## WORK REQUIRED
The full set of records is to be reproduced verbatim.
*** RECORDS ***
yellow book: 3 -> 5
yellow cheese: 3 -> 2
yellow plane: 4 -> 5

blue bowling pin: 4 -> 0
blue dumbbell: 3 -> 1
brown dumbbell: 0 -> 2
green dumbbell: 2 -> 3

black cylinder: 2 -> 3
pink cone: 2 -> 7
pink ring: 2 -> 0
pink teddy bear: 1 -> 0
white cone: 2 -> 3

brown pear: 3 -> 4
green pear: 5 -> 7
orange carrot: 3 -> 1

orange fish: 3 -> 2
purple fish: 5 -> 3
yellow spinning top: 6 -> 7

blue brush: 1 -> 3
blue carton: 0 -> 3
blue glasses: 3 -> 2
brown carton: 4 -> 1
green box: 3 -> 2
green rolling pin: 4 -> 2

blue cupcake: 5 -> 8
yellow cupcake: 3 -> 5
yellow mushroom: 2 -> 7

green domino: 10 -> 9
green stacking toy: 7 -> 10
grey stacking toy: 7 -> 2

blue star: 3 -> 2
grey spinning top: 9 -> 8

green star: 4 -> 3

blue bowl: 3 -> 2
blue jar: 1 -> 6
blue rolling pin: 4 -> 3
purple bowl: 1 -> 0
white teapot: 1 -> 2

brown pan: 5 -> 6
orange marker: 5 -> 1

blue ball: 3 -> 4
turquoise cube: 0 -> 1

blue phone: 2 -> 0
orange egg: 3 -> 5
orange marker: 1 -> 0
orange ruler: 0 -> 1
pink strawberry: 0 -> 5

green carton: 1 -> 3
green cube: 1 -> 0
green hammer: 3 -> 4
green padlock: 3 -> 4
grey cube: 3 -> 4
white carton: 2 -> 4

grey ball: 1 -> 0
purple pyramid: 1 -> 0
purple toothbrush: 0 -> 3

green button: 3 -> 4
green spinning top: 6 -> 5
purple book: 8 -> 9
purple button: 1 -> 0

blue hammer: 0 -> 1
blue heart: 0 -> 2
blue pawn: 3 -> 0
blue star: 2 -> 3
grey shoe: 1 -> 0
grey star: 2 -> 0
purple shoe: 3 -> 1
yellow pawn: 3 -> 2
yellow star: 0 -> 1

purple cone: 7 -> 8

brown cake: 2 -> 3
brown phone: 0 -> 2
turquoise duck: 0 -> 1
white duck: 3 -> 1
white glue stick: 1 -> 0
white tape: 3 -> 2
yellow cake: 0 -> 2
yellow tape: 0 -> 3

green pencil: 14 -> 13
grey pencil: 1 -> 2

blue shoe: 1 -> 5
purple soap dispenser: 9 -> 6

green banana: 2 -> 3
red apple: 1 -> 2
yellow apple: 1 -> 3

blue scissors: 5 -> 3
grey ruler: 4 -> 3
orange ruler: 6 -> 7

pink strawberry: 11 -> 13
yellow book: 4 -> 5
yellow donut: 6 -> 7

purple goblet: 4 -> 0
*** End of RECORDS ***
## RESPONSE TO THE EXERCISE
yellow book: 3 -> 5
yellow cheese: 3 -> 2
yellow plane: 4 -> 5

blue bowling pin: 4 -> 0
blue dumbbell: 3 -> 1
brown dumbbell: 0 -> 2
green dumbbell: 2 -> 3

black cylinder: 2 -> 3
pink cone: 2 -> 7
pink ring: 2 -> 0
pink teddy bear: 1 -> 0
white cone: 2 -> 3

brown pear: 3 -> 4
green pear: 5 -> 7
orange carrot: 3 -> 1

orange fish: 3 -> 2
purple fish: 5 -> 3
yellow spinning top: 6 -> 7

blue brush: 1 -> 3
blue carton: 0 -> 3
blue glasses: 3 -> 2
brown carton: 4 -> 1
green box: 3 -> 2
green rolling pin: 4 -> 2

blue cupcake: 5 -> 8
yellow cupcake: 3 -> 5
yellow mushroom: 2 -> 7

green domino: 10 -> 9
green stacking toy: 7 -> 10
grey stacking toy: 7 -> 2

blue star: 3 -> 2
grey spinning top: 9 -> 8

green star: 4 -> 3

blue bowl: 3 -> 2
blue jar: 1 -> 6
blue rolling pin: 4 -> 3
purple bowl: 1 -> 0
white teapot: 1 -> 2

brown pan: 5 -> 6
orange marker: 5 -> 1

blue ball: 3 -> 4
turquoise cube: 0 -> 1

blue phone: 2 -> 0
orange egg: 3 -> 5
orange marker: 1 -> 0
orange ruler: 0 -> 1
pink strawberry: 0 -> 5

green carton: 1 -> 3
green cube: 1 -> 0
green hammer: 3 -> 4
green padlock: 3 -> 4
grey cube: 3 -> 4
white carton: 2 -> 4

grey ball: 1 -> 0
purple pyramid: 1 -> 0
purple toothbrush: 0 -> 3

green button: 3 -> 4
green spinning top: 6 -> 5
purple book: 8 -> 9
purple button: 1 -> 0

blue hammer: 0 -> 1
blue heart: 0 -> 2
blue pawn: 3 -> 0
blue star: 2 -> 3
grey shoe: 1 -> 0
grey star: 2 -> 0
purple shoe: 3 -> 1
yellow pawn: 3 -> 2
yellow star: 0 -> 1

purple cone: 7 -> 8

brown cake: 2 -> 3
brown phone: 0 -> 2
turquoise duck: 0 -> 1
white duck: 3 -> 1
white glue stick: 1 -> 0
white tape: 3 -> 2
yellow cake: 0 -> 2
yellow tape: 0 -> 3

green pencil: 14 -> 13
grey pencil: 1 -> 2

blue shoe: 1 -> 5
purple soap dispenser: 9 -> 6

green banana: 2 -> 3
red apple: 1 -> 2
yellow apple: 1 -> 3

blue scissors: 5 -> 3
grey ruler: 4 -> 3
orange ruler: 6 -> 7

pink strawberry: 11 -> 13
yellow book: 4 -> 5
yellow donut: 6 -> 7

purple goblet: 4 -> 0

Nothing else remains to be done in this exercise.